EXERCISE MATERIAL.
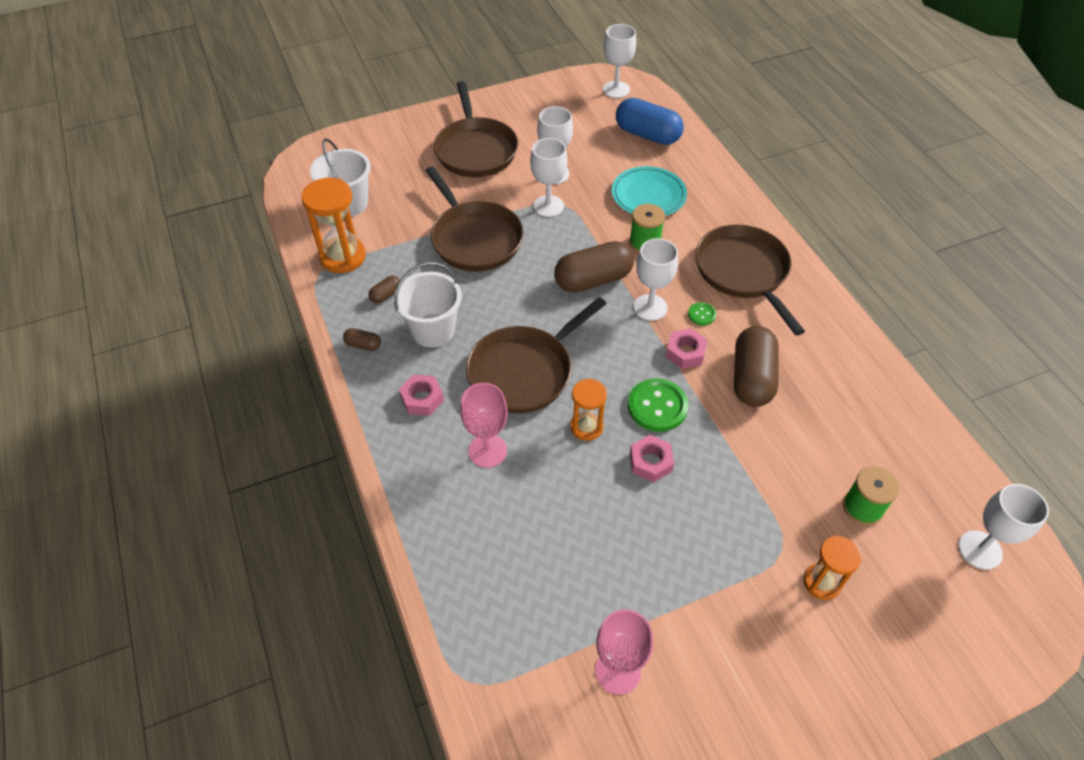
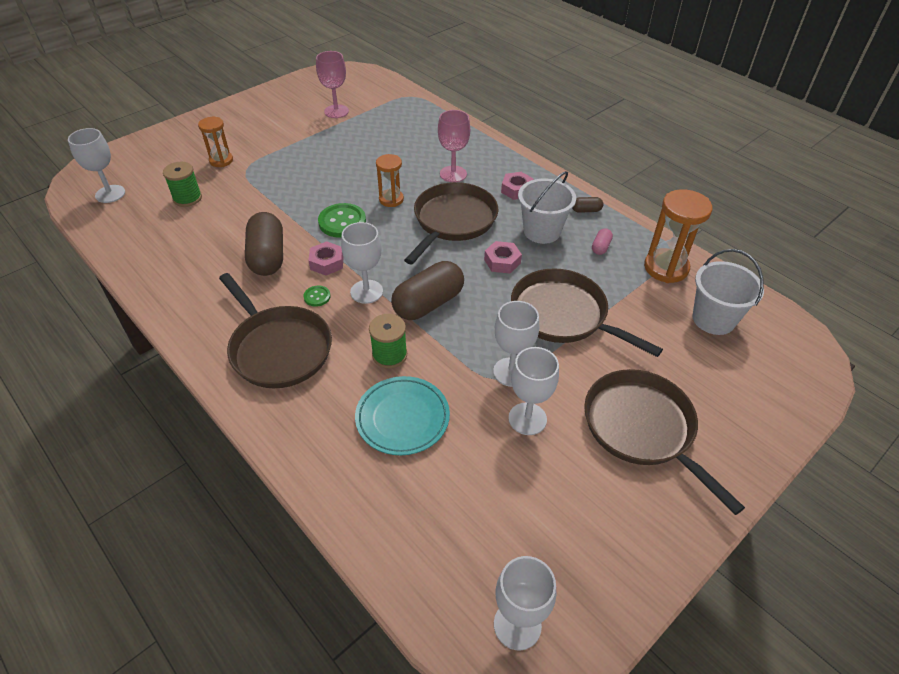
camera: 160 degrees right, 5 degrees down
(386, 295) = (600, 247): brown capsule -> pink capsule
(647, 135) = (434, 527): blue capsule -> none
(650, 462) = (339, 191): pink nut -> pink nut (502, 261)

--

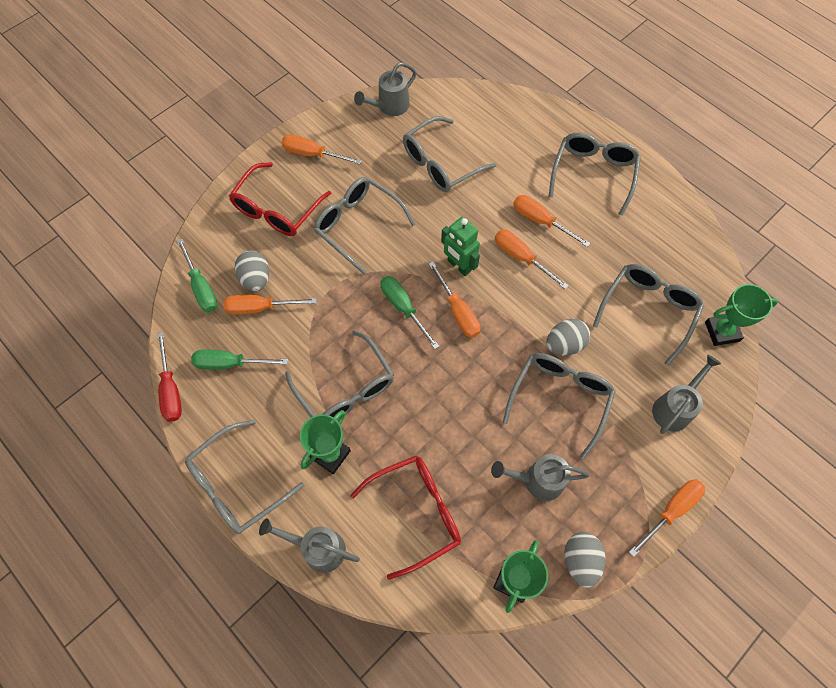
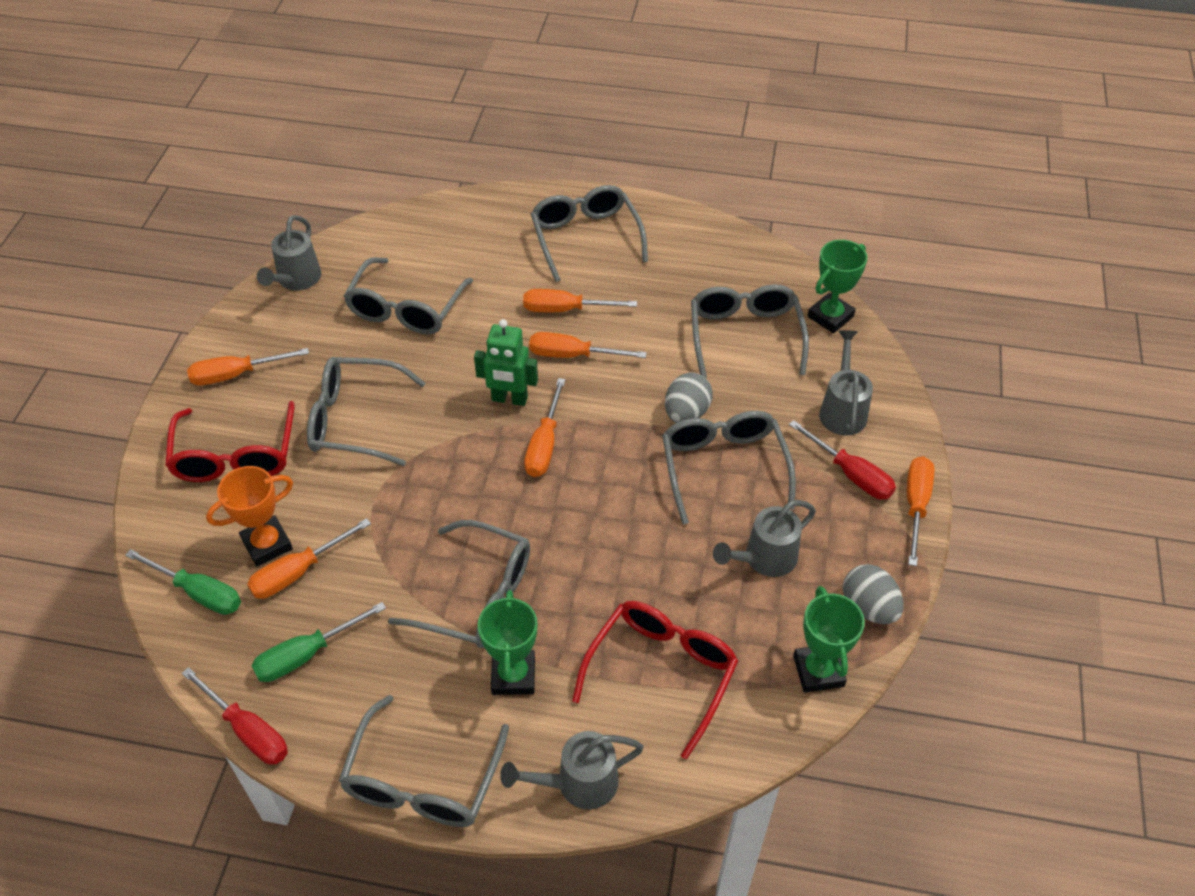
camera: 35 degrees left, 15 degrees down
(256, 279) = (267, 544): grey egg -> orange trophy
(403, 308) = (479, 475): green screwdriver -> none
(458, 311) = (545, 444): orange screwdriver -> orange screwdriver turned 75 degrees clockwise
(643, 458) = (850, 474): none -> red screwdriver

WORK REQUIRED.
Among the entries above, the line containing "camera: 160 degrees right, 5 degrees down", the line containing "(650, 462) = (339, 191): pink", and all lines between them are to be restated word for word; nothing else belongs in the reply.

THE COMPLETED TASK.
camera: 160 degrees right, 5 degrees down
(386, 295) = (600, 247): brown capsule -> pink capsule
(647, 135) = (434, 527): blue capsule -> none
(650, 462) = (339, 191): pink nut -> pink nut (502, 261)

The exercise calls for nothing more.